• **Exercise materials**:

========

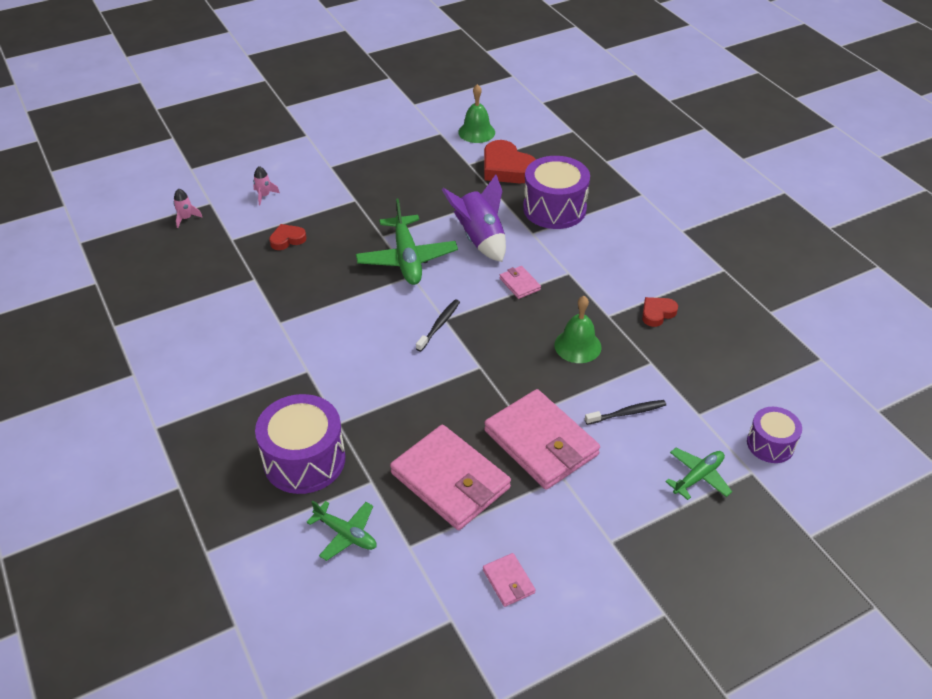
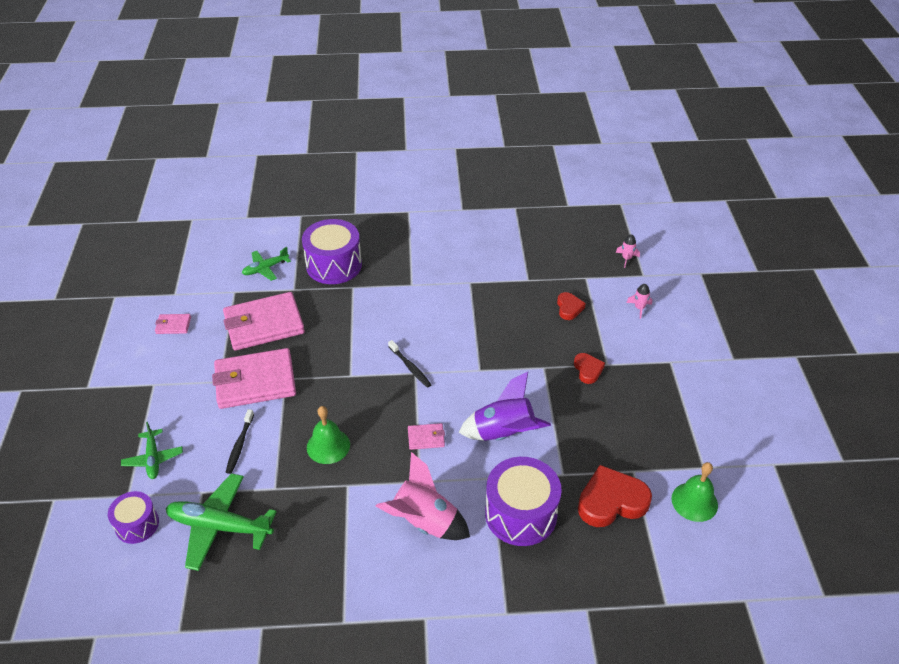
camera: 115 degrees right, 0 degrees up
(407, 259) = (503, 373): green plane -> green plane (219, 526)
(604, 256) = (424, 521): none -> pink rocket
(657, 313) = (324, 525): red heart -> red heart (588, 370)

========

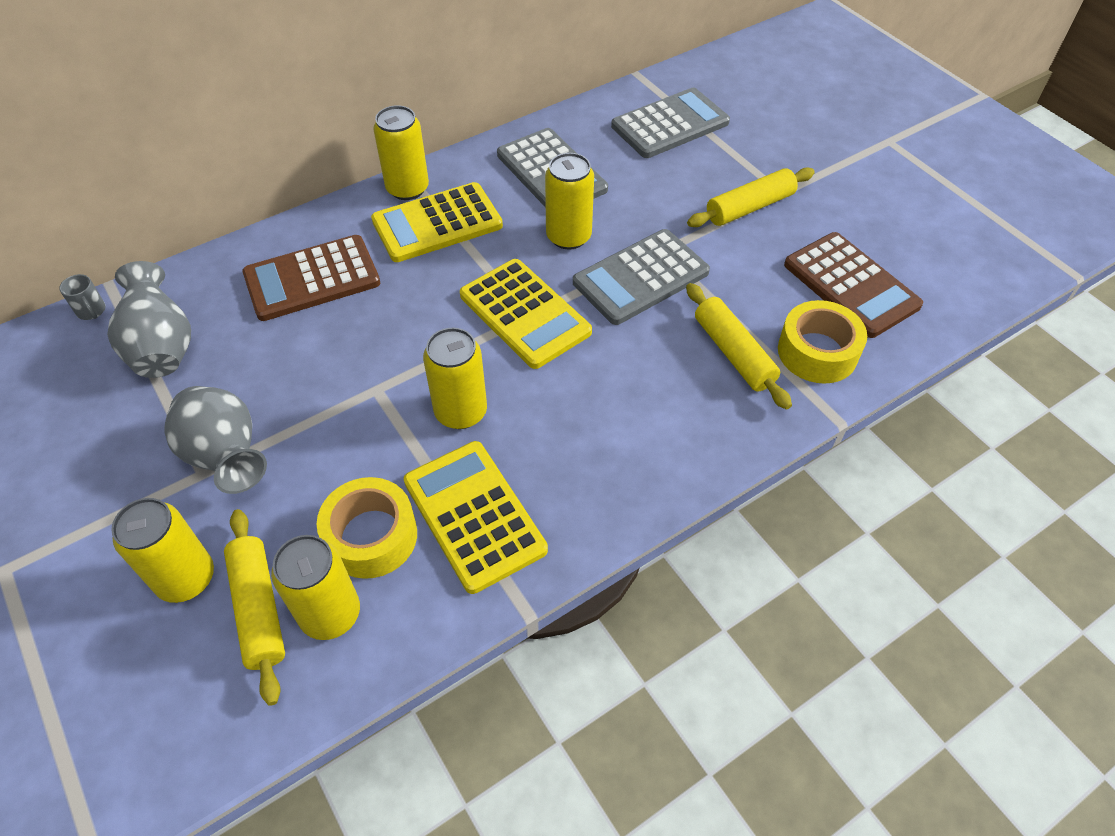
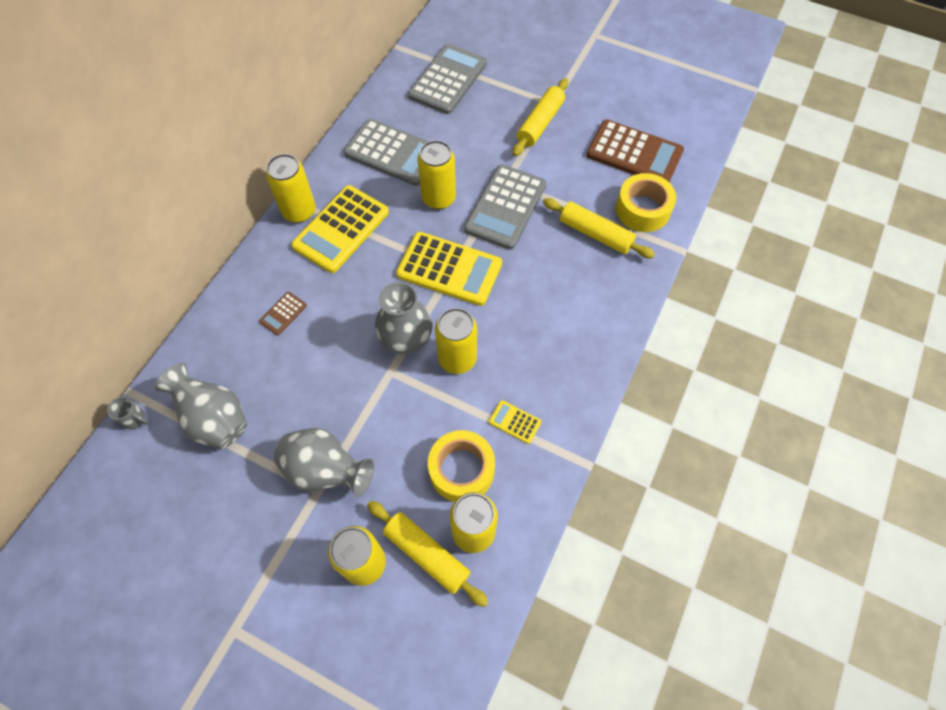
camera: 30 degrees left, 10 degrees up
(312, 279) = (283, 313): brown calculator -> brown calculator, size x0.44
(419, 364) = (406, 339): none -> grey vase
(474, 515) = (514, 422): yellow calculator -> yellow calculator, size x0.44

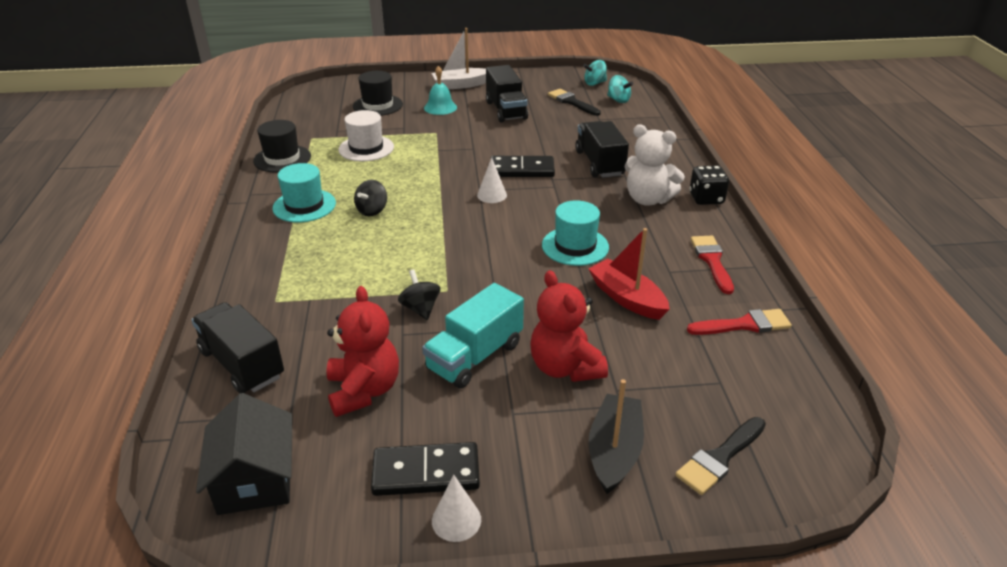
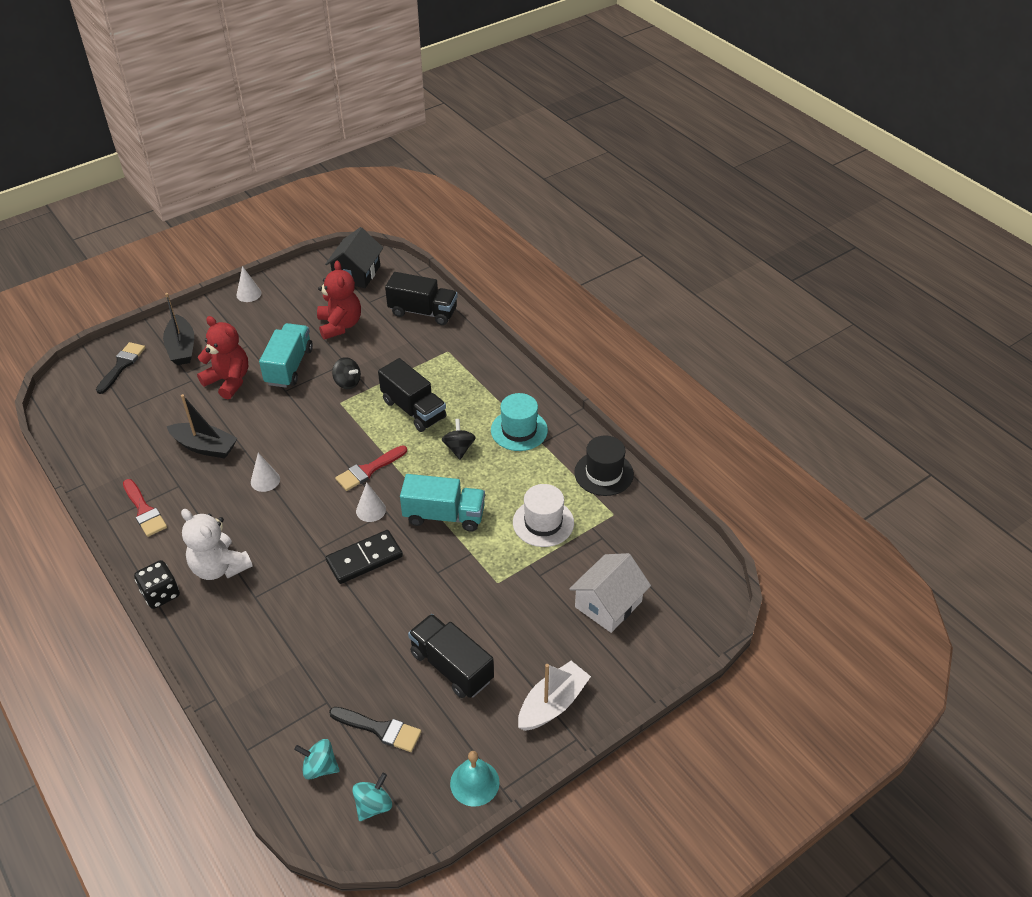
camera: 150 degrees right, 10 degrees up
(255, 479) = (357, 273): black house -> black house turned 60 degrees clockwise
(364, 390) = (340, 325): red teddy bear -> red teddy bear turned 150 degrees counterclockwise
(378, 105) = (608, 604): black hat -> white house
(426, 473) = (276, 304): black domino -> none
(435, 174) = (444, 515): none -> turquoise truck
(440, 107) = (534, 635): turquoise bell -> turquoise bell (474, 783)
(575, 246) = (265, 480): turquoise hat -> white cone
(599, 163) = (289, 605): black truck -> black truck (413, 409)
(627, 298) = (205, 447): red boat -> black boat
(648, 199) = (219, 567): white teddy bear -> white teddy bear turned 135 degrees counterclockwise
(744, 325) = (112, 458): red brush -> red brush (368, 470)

========

Give back, word for word, only the lines above from the line holding "(426, 473) = (276, 304): black domino -> none" to the line holding "(744, 325) = (112, 458): red", both included.

(426, 473) = (276, 304): black domino -> none
(435, 174) = (444, 515): none -> turquoise truck
(440, 107) = (534, 635): turquoise bell -> turquoise bell (474, 783)
(575, 246) = (265, 480): turquoise hat -> white cone
(599, 163) = (289, 605): black truck -> black truck (413, 409)
(627, 298) = (205, 447): red boat -> black boat
(648, 199) = (219, 567): white teddy bear -> white teddy bear turned 135 degrees counterclockwise
(744, 325) = (112, 458): red brush -> red brush (368, 470)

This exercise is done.